ASSIGNMENT | Set down exactly the lines below between the line holding "purple brick A7:B7" and the line holding "pink brick A7:C7", inclusive; no other line belongs in the answer.

MATERIAL SHOWN |
Start of Block

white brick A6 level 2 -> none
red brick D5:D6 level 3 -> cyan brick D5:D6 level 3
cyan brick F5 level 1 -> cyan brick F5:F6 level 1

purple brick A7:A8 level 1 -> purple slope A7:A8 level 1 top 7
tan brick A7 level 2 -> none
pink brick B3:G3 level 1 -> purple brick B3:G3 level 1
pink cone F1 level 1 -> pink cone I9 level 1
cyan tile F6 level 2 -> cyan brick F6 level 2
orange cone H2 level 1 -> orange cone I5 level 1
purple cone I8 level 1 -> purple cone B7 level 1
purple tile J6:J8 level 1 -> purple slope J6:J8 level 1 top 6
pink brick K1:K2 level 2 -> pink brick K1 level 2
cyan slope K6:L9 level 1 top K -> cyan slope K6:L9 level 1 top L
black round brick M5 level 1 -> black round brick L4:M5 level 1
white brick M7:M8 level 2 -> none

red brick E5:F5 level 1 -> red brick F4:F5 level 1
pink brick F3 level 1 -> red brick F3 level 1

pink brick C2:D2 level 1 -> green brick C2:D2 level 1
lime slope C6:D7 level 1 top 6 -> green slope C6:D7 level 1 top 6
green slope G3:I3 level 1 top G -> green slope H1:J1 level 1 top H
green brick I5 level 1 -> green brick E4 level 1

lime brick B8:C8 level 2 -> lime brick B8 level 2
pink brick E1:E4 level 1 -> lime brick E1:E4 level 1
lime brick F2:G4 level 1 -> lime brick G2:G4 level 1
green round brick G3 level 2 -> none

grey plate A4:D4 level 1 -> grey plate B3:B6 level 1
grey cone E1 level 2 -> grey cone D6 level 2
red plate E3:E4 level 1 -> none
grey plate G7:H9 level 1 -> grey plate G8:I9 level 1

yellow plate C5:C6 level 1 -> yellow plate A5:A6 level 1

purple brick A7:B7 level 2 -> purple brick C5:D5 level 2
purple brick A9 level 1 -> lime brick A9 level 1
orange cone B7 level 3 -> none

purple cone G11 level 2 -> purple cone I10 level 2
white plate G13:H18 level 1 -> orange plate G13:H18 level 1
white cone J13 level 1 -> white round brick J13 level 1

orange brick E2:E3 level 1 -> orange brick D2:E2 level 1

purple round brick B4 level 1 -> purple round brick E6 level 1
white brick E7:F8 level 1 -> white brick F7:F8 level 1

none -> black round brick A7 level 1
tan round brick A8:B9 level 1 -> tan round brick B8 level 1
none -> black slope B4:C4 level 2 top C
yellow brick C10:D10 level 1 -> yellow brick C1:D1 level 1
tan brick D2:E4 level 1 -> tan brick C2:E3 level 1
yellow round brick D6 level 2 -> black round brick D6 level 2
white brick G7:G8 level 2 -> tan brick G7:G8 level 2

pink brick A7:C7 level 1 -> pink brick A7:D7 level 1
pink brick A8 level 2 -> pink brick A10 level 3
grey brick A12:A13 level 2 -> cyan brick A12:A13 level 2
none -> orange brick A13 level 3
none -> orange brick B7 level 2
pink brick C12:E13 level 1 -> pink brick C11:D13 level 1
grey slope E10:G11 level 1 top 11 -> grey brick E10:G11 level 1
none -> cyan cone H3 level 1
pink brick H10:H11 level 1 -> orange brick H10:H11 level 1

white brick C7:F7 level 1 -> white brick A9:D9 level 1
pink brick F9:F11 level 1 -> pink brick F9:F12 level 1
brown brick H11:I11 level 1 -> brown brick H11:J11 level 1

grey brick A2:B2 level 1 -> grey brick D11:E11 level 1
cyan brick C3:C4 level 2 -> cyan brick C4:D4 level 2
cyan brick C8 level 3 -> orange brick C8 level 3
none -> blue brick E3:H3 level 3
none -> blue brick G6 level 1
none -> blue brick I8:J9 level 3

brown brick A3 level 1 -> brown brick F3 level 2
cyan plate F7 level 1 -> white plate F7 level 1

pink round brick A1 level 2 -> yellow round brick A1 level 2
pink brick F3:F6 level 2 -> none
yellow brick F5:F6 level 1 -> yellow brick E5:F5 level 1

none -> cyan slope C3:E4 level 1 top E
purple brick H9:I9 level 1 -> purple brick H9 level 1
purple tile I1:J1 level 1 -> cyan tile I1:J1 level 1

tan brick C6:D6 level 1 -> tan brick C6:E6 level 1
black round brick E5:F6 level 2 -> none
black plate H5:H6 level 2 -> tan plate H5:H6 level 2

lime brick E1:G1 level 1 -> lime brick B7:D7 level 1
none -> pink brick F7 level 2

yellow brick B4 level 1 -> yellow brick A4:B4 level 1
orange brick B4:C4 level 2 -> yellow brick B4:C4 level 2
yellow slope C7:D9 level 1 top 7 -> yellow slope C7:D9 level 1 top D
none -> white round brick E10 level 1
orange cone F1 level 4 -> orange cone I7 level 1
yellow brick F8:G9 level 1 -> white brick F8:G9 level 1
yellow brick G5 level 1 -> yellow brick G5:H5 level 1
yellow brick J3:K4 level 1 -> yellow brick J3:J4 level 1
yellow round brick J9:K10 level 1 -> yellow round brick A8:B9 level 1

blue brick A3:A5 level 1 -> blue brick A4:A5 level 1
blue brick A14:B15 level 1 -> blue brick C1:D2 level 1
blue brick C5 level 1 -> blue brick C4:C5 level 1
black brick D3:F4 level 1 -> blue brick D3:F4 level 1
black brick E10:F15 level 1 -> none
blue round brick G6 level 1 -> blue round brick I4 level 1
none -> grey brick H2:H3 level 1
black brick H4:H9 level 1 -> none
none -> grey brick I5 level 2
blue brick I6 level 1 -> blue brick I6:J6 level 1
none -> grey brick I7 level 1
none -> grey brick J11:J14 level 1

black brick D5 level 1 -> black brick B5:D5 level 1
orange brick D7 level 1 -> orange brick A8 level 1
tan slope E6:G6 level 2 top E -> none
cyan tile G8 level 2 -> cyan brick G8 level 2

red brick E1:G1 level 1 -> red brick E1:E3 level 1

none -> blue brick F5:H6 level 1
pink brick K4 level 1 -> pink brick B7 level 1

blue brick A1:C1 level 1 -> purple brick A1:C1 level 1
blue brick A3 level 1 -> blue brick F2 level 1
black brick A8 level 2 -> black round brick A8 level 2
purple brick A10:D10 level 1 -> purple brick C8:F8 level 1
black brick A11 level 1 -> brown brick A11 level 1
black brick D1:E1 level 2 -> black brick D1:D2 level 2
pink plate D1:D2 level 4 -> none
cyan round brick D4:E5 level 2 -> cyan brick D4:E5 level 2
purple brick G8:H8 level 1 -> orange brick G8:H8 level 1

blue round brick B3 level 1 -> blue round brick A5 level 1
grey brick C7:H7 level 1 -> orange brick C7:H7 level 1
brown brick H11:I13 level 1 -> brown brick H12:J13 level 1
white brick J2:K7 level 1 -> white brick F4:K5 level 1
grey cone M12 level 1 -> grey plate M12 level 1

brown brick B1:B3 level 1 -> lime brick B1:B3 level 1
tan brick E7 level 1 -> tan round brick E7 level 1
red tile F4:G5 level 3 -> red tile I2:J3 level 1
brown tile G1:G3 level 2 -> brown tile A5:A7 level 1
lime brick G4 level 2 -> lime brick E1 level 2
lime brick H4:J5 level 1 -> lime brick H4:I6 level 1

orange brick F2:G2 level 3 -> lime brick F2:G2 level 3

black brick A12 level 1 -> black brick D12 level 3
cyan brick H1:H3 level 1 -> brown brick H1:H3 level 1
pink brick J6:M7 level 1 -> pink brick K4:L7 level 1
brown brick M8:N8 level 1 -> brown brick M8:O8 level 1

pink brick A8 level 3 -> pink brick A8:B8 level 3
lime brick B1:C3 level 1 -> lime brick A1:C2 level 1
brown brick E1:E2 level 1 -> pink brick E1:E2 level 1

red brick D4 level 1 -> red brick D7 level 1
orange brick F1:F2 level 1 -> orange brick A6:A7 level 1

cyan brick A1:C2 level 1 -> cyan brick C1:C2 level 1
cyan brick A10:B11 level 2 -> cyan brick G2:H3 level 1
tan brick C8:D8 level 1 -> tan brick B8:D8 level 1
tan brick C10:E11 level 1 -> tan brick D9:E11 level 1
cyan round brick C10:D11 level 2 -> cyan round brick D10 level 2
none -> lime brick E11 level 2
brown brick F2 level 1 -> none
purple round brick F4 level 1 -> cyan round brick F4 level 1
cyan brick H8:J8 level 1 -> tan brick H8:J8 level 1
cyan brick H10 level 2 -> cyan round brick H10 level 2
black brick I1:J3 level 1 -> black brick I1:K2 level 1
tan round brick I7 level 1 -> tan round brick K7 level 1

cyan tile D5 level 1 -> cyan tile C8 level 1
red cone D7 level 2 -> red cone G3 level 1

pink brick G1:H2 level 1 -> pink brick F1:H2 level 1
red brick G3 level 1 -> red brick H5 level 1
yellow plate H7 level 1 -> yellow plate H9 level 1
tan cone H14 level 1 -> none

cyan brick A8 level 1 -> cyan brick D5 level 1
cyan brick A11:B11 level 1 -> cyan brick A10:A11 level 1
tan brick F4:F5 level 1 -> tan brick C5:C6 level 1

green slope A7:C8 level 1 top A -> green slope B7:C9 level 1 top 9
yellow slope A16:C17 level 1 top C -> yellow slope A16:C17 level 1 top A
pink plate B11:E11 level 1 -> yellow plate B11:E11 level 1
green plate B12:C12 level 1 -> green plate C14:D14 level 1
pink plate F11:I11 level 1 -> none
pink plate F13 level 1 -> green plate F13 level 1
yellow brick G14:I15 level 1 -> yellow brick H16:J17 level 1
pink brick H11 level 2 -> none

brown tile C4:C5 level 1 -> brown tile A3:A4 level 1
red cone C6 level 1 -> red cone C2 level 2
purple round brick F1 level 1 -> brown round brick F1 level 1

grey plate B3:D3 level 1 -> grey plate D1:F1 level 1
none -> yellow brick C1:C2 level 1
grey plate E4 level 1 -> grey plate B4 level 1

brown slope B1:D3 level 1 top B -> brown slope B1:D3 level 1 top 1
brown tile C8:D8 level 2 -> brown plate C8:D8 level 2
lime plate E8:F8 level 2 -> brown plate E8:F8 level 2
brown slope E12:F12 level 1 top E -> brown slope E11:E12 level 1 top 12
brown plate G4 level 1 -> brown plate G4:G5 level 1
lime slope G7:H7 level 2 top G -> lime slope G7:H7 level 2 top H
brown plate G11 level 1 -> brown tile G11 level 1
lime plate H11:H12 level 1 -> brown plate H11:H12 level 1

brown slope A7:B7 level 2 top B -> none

End of Block

SOLUTION TO THIS TASK |
purple brick A7:B7 level 2 -> purple brick C5:D5 level 2
purple brick A9 level 1 -> lime brick A9 level 1
orange cone B7 level 3 -> none

purple cone G11 level 2 -> purple cone I10 level 2
white plate G13:H18 level 1 -> orange plate G13:H18 level 1
white cone J13 level 1 -> white round brick J13 level 1

orange brick E2:E3 level 1 -> orange brick D2:E2 level 1

purple round brick B4 level 1 -> purple round brick E6 level 1
white brick E7:F8 level 1 -> white brick F7:F8 level 1

none -> black round brick A7 level 1
tan round brick A8:B9 level 1 -> tan round brick B8 level 1
none -> black slope B4:C4 level 2 top C
yellow brick C10:D10 level 1 -> yellow brick C1:D1 level 1
tan brick D2:E4 level 1 -> tan brick C2:E3 level 1
yellow round brick D6 level 2 -> black round brick D6 level 2
white brick G7:G8 level 2 -> tan brick G7:G8 level 2

pink brick A7:C7 level 1 -> pink brick A7:D7 level 1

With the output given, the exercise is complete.